Could you find every line in the entries below that holds the word "plus" and copy it?
↓↓↓
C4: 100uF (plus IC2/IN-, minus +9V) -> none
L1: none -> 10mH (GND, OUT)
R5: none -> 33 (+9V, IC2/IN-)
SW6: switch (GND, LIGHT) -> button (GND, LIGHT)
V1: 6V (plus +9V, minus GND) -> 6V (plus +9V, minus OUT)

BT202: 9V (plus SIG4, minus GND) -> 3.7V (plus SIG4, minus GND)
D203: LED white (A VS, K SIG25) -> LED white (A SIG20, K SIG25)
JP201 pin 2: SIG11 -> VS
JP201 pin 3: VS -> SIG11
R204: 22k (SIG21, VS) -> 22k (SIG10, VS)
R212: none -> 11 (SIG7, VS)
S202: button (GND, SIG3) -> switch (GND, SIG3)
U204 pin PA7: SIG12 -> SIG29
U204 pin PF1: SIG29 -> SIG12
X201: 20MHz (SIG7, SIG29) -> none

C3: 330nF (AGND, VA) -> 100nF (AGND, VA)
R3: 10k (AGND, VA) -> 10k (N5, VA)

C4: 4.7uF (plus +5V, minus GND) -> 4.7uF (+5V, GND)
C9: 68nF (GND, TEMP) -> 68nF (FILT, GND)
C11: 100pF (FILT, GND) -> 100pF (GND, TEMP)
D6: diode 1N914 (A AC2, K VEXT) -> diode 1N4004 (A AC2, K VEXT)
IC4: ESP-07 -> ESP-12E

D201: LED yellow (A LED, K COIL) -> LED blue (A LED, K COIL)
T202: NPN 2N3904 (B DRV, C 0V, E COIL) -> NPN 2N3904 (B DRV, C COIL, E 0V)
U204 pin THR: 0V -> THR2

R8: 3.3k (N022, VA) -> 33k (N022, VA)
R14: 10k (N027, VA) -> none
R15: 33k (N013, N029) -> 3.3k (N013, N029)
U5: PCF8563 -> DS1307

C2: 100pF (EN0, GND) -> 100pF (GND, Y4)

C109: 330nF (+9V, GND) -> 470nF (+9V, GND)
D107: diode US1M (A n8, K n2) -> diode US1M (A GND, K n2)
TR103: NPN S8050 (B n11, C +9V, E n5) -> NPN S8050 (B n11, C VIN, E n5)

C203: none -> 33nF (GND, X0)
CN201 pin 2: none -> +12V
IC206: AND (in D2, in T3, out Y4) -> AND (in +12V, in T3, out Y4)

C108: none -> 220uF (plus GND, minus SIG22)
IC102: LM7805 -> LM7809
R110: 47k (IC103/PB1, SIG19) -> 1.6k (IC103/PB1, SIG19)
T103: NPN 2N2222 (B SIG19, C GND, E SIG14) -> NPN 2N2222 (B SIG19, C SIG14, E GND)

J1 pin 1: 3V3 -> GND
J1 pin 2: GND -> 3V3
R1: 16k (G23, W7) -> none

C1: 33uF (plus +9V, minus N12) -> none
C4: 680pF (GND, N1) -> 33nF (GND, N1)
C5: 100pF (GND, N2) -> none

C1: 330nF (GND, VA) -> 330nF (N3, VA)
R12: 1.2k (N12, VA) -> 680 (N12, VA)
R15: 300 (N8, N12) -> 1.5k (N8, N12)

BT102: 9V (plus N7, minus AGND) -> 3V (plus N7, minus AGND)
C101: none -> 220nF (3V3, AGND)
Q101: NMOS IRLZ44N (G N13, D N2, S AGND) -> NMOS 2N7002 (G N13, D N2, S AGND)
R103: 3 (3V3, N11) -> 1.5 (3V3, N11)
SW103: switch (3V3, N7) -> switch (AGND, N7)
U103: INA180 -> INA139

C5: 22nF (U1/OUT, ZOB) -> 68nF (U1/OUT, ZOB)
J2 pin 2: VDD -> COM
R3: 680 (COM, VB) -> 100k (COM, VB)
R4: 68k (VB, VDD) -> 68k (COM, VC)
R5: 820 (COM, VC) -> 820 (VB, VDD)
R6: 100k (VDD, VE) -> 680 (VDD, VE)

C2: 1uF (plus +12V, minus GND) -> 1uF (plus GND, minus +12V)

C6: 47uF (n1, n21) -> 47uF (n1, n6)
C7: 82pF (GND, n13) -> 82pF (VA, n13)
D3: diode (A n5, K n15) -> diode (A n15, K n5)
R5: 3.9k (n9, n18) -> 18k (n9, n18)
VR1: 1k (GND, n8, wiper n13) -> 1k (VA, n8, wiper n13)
↑↑↑
● Expected answer
C4: 100uF (plus IC2/IN-, minus +9V) -> none
V1: 6V (plus +9V, minus GND) -> 6V (plus +9V, minus OUT)
BT202: 9V (plus SIG4, minus GND) -> 3.7V (plus SIG4, minus GND)
C4: 4.7uF (plus +5V, minus GND) -> 4.7uF (+5V, GND)
C108: none -> 220uF (plus GND, minus SIG22)
C1: 33uF (plus +9V, minus N12) -> none
BT102: 9V (plus N7, minus AGND) -> 3V (plus N7, minus AGND)
C2: 1uF (plus +12V, minus GND) -> 1uF (plus GND, minus +12V)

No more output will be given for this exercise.